**What the exercise asks:** The entries below must be retyped in full. Keep every word the same.

*** Supplied data ***

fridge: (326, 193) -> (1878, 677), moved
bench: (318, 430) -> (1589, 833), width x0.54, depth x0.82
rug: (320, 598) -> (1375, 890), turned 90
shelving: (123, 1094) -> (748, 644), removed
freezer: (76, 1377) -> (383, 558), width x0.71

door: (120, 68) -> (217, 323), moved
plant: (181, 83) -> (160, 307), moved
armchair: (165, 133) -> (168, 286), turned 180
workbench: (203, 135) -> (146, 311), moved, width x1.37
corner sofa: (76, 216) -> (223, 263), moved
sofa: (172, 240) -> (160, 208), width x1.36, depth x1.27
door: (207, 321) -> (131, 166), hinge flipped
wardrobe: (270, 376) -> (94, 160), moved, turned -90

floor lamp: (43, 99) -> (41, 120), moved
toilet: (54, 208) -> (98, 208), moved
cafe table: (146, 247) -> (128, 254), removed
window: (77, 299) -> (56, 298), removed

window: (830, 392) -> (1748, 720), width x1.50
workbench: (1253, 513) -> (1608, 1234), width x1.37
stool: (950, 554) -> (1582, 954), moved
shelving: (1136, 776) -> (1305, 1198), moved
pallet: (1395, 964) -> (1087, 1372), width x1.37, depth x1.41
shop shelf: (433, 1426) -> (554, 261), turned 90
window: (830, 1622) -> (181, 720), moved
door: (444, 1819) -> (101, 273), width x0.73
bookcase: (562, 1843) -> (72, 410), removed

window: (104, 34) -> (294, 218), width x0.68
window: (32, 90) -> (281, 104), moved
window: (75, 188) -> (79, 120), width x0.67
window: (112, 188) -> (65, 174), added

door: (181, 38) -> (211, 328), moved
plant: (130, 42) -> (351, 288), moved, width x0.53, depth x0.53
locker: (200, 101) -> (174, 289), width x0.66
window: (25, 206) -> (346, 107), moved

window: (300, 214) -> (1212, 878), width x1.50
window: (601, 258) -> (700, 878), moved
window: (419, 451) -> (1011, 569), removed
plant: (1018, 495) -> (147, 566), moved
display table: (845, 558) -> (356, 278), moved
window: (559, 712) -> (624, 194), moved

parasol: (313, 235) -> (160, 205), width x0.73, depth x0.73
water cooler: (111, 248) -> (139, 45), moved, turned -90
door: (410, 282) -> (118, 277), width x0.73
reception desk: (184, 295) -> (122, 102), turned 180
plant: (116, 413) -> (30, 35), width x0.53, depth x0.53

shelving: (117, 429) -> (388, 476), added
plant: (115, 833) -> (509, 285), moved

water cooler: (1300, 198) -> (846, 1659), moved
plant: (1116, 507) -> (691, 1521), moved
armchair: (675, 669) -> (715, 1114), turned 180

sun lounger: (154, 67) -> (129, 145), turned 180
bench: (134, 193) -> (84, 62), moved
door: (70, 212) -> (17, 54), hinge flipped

***

**The answer:**
fridge: (326, 193) -> (1878, 677), moved
bench: (318, 430) -> (1589, 833), width x0.54, depth x0.82
rug: (320, 598) -> (1375, 890), turned 90
shelving: (123, 1094) -> (748, 644), removed
freezer: (76, 1377) -> (383, 558), width x0.71

door: (120, 68) -> (217, 323), moved
plant: (181, 83) -> (160, 307), moved
armchair: (165, 133) -> (168, 286), turned 180
workbench: (203, 135) -> (146, 311), moved, width x1.37
corner sofa: (76, 216) -> (223, 263), moved
sofa: (172, 240) -> (160, 208), width x1.36, depth x1.27
door: (207, 321) -> (131, 166), hinge flipped
wardrobe: (270, 376) -> (94, 160), moved, turned -90

floor lamp: (43, 99) -> (41, 120), moved
toilet: (54, 208) -> (98, 208), moved
cafe table: (146, 247) -> (128, 254), removed
window: (77, 299) -> (56, 298), removed

window: (830, 392) -> (1748, 720), width x1.50
workbench: (1253, 513) -> (1608, 1234), width x1.37
stool: (950, 554) -> (1582, 954), moved
shelving: (1136, 776) -> (1305, 1198), moved
pallet: (1395, 964) -> (1087, 1372), width x1.37, depth x1.41
shop shelf: (433, 1426) -> (554, 261), turned 90
window: (830, 1622) -> (181, 720), moved
door: (444, 1819) -> (101, 273), width x0.73
bookcase: (562, 1843) -> (72, 410), removed

window: (104, 34) -> (294, 218), width x0.68
window: (32, 90) -> (281, 104), moved
window: (75, 188) -> (79, 120), width x0.67
window: (112, 188) -> (65, 174), added

door: (181, 38) -> (211, 328), moved
plant: (130, 42) -> (351, 288), moved, width x0.53, depth x0.53
locker: (200, 101) -> (174, 289), width x0.66
window: (25, 206) -> (346, 107), moved

window: (300, 214) -> (1212, 878), width x1.50
window: (601, 258) -> (700, 878), moved
window: (419, 451) -> (1011, 569), removed
plant: (1018, 495) -> (147, 566), moved
display table: (845, 558) -> (356, 278), moved
window: (559, 712) -> (624, 194), moved

parasol: (313, 235) -> (160, 205), width x0.73, depth x0.73
water cooler: (111, 248) -> (139, 45), moved, turned -90
door: (410, 282) -> (118, 277), width x0.73
reception desk: (184, 295) -> (122, 102), turned 180
plant: (116, 413) -> (30, 35), width x0.53, depth x0.53

shelving: (117, 429) -> (388, 476), added
plant: (115, 833) -> (509, 285), moved

water cooler: (1300, 198) -> (846, 1659), moved
plant: (1116, 507) -> (691, 1521), moved
armchair: (675, 669) -> (715, 1114), turned 180

sun lounger: (154, 67) -> (129, 145), turned 180
bench: (134, 193) -> (84, 62), moved
door: (70, 212) -> (17, 54), hinge flipped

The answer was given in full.